• _TASK TO COMPLETE_
Some lines in the entries contain the word "blue". Copy all of them.
——
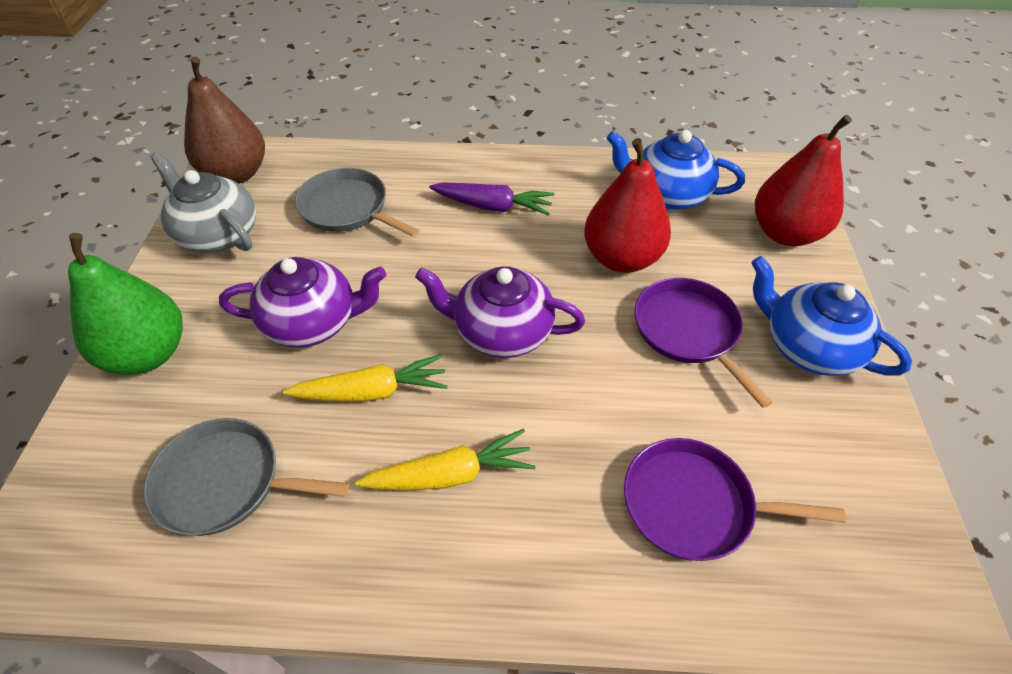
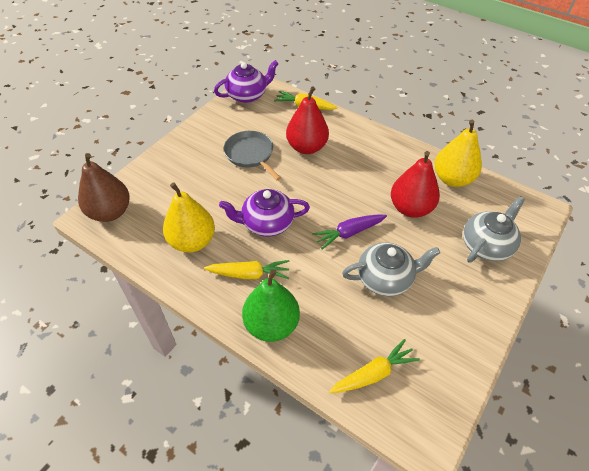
blue teapot: 2 -> 0
grey pan: 2 -> 1
grey teapot: 1 -> 2
purple pan: 2 -> 0
yellow carrot: 2 -> 3
yellow pear: 0 -> 2

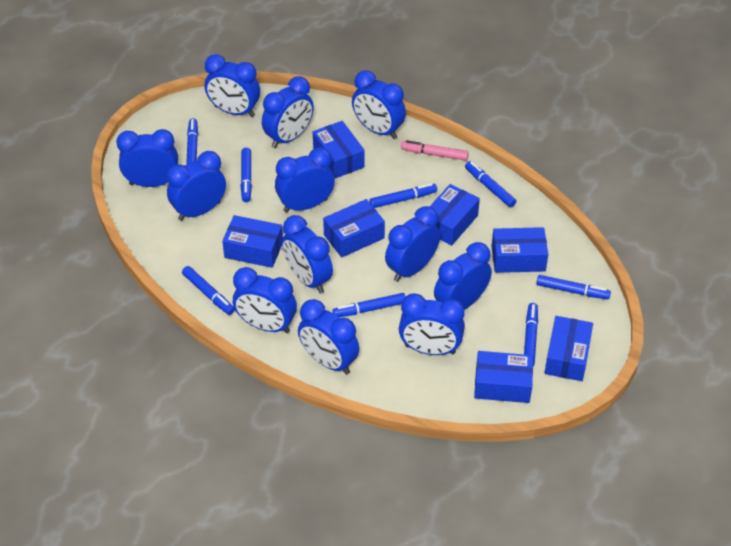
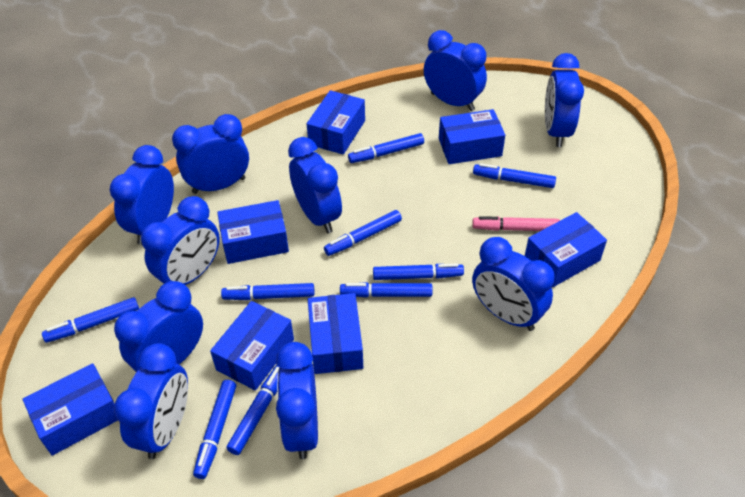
blue clock: 12 -> 10
blue marker: 8 -> 9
——
• _EXERCISE OUTPUT_
blue teapot: 2 -> 0
blue clock: 12 -> 10
blue marker: 8 -> 9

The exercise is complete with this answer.